[Records contained in a dataset]
|---|

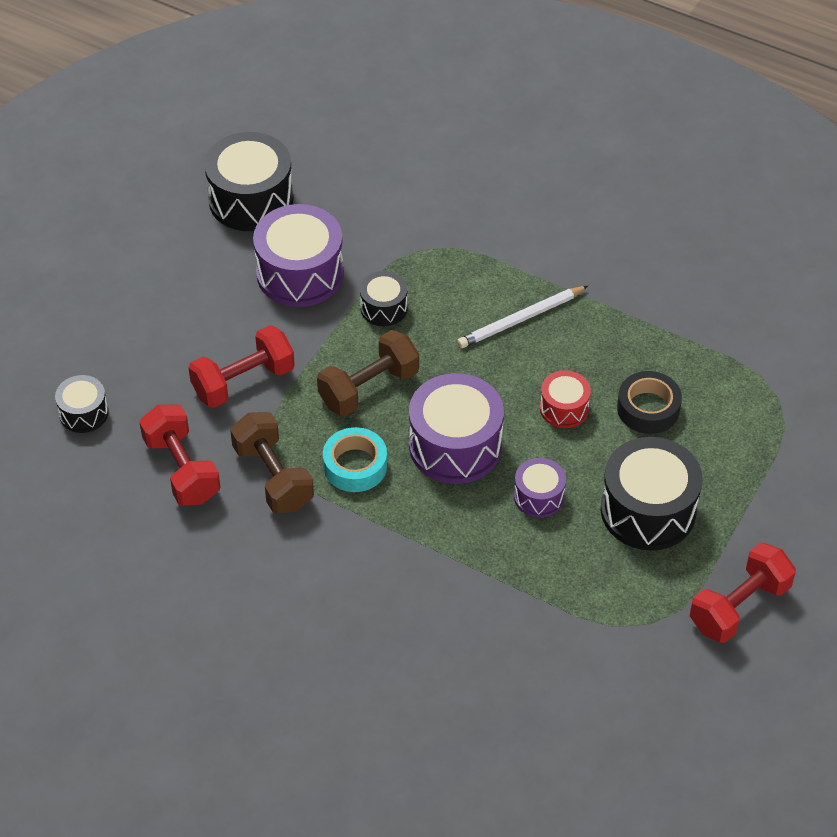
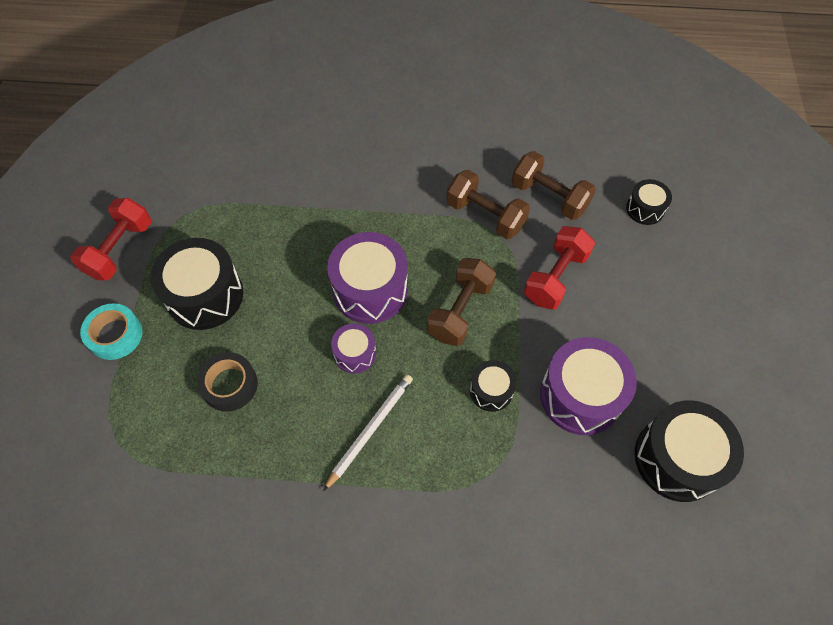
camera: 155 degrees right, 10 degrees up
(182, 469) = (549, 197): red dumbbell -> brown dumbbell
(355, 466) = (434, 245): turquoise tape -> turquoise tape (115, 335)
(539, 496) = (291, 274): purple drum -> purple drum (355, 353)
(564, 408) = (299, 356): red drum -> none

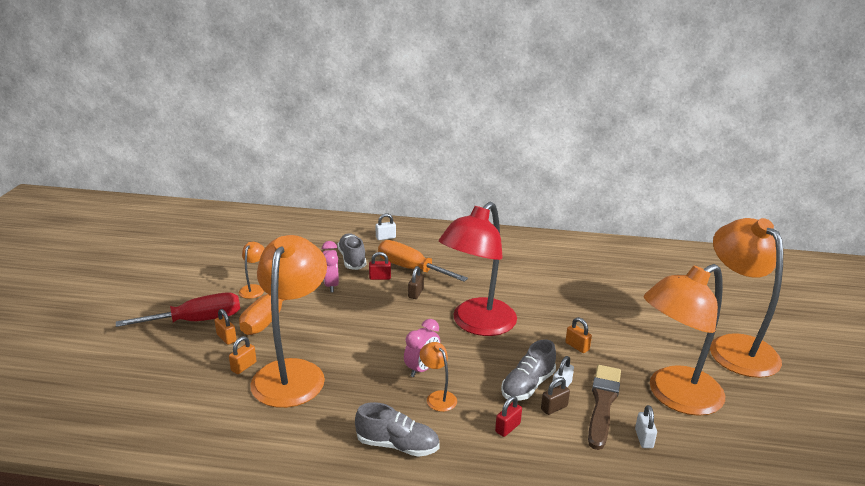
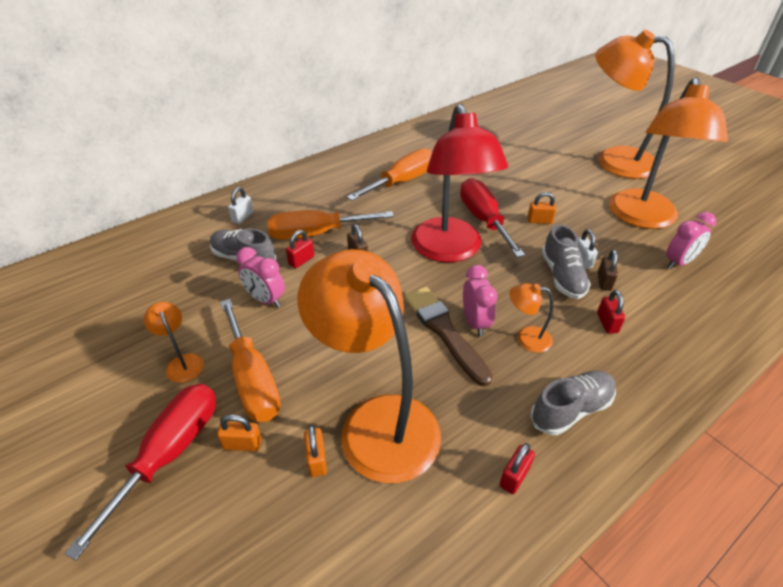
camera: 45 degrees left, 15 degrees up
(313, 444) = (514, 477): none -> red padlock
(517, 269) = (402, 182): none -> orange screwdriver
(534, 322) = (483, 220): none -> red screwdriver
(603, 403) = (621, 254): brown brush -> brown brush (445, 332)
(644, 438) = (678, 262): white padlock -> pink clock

|---|

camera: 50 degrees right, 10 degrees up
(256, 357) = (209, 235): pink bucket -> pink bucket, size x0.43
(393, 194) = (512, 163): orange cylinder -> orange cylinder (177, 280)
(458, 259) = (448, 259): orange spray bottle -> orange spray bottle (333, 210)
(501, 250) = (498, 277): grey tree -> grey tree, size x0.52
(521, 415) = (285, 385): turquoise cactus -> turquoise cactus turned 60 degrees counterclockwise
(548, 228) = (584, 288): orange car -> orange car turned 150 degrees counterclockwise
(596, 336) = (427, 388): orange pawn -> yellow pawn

|---|

WHAT IS EXPECTED: Report each line above that includes the string "camera".

TASK RESULT:
camera: 155 degrees right, 10 degrees up
camera: 45 degrees left, 15 degrees up
camera: 50 degrees right, 10 degrees up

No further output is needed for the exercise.